## Goal of the exercise
The records below are to be transcribed word for word.

## Material to process
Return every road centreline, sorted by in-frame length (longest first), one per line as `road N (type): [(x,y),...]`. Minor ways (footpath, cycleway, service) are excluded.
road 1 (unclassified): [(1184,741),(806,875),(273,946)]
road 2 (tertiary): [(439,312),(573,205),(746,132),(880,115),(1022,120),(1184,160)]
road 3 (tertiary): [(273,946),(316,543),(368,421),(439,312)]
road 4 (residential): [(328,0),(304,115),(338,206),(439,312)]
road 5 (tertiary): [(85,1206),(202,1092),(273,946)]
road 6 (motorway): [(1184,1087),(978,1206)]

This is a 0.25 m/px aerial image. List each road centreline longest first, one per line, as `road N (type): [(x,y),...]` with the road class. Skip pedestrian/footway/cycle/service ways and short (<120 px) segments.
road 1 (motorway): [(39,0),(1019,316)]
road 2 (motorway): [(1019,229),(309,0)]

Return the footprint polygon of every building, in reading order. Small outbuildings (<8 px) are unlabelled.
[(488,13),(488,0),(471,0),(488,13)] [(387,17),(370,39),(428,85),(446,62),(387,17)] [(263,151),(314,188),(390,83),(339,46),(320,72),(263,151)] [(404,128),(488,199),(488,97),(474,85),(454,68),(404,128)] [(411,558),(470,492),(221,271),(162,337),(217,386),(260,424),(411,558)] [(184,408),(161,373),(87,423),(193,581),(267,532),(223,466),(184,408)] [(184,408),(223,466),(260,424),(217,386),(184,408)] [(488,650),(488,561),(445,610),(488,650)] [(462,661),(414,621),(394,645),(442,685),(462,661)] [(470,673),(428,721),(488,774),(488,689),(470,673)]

## Output below
Return every road centreline, sorted by in-frame length (longest first), one per line as `road N (type): [(x,y),...]`. Minor ways (footpath, cycleway, service) are excluded.
road 1 (unclassified): [(1184,741),(806,875),(273,946)]
road 2 (tertiary): [(439,312),(573,205),(746,132),(880,115),(1022,120),(1184,160)]
road 3 (tertiary): [(273,946),(316,543),(368,421),(439,312)]
road 4 (residential): [(328,0),(304,115),(338,206),(439,312)]
road 5 (tertiary): [(85,1206),(202,1092),(273,946)]
road 6 (motorway): [(1184,1087),(978,1206)]

This is a 0.25 m/px aerial image. List each road centreline longest first, one per line, as `road N (type): [(x,y),...]` with the road class. Skip pedestrian/footway/cycle/service ways and short (<120 px) segments.
road 1 (motorway): [(39,0),(1019,316)]
road 2 (motorway): [(1019,229),(309,0)]

Return the footprint polygon of every building, in reading order. Small outbuildings (<8 px) are unlabelled.
[(488,13),(488,0),(471,0),(488,13)] [(387,17),(370,39),(428,85),(446,62),(387,17)] [(263,151),(314,188),(390,83),(339,46),(320,72),(263,151)] [(404,128),(488,199),(488,97),(474,85),(454,68),(404,128)] [(411,558),(470,492),(221,271),(162,337),(217,386),(260,424),(411,558)] [(184,408),(161,373),(87,423),(193,581),(267,532),(223,466),(184,408)] [(184,408),(223,466),(260,424),(217,386),(184,408)] [(488,650),(488,561),(445,610),(488,650)] [(462,661),(414,621),(394,645),(442,685),(462,661)] [(470,673),(428,721),(488,774),(488,689),(470,673)]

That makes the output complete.